*Data to examine*.
::::::::

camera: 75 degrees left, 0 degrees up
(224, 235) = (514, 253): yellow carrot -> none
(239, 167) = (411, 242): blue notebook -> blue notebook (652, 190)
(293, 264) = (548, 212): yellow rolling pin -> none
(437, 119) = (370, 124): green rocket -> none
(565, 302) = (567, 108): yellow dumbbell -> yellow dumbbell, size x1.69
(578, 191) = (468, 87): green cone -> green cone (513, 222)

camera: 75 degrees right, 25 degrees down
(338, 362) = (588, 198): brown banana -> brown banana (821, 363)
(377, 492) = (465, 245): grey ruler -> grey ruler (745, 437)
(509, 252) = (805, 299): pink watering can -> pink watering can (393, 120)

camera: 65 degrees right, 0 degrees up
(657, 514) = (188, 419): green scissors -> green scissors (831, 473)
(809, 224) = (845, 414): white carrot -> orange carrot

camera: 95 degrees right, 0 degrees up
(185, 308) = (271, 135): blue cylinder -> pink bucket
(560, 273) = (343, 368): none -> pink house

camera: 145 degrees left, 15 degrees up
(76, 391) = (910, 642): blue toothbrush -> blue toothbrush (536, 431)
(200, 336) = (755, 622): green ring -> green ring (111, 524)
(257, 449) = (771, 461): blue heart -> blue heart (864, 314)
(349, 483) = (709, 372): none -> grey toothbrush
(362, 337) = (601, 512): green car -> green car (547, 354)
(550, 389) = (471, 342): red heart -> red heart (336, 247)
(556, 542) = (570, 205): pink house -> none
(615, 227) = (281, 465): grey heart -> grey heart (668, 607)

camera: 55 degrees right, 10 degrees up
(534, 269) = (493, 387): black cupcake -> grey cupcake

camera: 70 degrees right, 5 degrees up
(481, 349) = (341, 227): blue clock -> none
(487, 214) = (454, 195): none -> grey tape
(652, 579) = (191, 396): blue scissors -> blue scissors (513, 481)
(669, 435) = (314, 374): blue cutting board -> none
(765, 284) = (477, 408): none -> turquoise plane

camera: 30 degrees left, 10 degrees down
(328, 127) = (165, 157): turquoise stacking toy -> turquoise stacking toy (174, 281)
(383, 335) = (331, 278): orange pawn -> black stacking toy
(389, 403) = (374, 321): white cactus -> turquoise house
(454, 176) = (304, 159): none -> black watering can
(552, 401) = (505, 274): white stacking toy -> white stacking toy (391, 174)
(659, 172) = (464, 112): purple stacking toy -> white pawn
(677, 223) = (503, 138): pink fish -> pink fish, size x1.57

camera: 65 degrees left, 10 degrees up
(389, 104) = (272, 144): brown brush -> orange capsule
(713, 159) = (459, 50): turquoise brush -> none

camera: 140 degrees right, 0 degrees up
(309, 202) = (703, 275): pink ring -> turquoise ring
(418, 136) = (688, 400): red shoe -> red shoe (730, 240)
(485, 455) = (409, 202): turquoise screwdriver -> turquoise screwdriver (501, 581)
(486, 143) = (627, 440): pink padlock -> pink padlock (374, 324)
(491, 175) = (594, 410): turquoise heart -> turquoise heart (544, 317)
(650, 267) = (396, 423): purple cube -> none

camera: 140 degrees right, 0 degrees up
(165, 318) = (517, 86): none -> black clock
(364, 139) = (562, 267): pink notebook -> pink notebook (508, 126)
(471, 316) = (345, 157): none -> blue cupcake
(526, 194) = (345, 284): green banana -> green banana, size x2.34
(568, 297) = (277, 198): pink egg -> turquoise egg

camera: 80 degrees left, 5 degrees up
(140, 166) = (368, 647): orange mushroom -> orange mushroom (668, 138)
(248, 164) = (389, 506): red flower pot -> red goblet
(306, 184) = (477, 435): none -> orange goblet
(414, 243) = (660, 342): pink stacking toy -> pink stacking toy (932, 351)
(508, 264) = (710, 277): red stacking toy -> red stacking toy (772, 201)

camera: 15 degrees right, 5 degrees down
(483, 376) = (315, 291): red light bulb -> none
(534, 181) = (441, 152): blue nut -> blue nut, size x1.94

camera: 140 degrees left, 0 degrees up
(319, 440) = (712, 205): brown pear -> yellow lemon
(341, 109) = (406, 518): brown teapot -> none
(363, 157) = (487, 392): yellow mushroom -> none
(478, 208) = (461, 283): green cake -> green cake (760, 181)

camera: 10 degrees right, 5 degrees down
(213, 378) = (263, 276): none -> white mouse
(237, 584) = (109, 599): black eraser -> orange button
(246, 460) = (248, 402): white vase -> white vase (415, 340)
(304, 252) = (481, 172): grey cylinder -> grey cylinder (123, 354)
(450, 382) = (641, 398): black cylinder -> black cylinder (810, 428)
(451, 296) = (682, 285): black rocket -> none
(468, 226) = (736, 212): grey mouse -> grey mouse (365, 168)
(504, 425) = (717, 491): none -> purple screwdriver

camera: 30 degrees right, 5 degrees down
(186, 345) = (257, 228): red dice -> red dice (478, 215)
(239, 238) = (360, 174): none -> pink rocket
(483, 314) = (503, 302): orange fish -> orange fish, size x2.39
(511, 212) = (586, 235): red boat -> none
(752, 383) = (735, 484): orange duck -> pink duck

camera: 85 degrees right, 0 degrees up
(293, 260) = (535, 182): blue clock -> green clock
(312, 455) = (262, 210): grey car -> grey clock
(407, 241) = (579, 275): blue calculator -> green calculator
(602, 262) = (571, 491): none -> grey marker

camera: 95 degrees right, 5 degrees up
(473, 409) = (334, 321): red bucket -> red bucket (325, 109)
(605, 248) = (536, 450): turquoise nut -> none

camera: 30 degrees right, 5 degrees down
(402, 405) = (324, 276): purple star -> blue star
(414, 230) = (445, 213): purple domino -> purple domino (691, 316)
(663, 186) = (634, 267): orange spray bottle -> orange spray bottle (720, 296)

::::::::

Each line from the top of the material above, through the one that contains "(76, 391) = (910, 642): blue", should be restated word for word.

camera: 75 degrees left, 0 degrees up
(224, 235) = (514, 253): yellow carrot -> none
(239, 167) = (411, 242): blue notebook -> blue notebook (652, 190)
(293, 264) = (548, 212): yellow rolling pin -> none
(437, 119) = (370, 124): green rocket -> none
(565, 302) = (567, 108): yellow dumbbell -> yellow dumbbell, size x1.69
(578, 191) = (468, 87): green cone -> green cone (513, 222)

camera: 75 degrees right, 25 degrees down
(338, 362) = (588, 198): brown banana -> brown banana (821, 363)
(377, 492) = (465, 245): grey ruler -> grey ruler (745, 437)
(509, 252) = (805, 299): pink watering can -> pink watering can (393, 120)

camera: 65 degrees right, 0 degrees up
(657, 514) = (188, 419): green scissors -> green scissors (831, 473)
(809, 224) = (845, 414): white carrot -> orange carrot

camera: 95 degrees right, 0 degrees up
(185, 308) = (271, 135): blue cylinder -> pink bucket
(560, 273) = (343, 368): none -> pink house

camera: 145 degrees left, 15 degrees up
(76, 391) = (910, 642): blue toothbrush -> blue toothbrush (536, 431)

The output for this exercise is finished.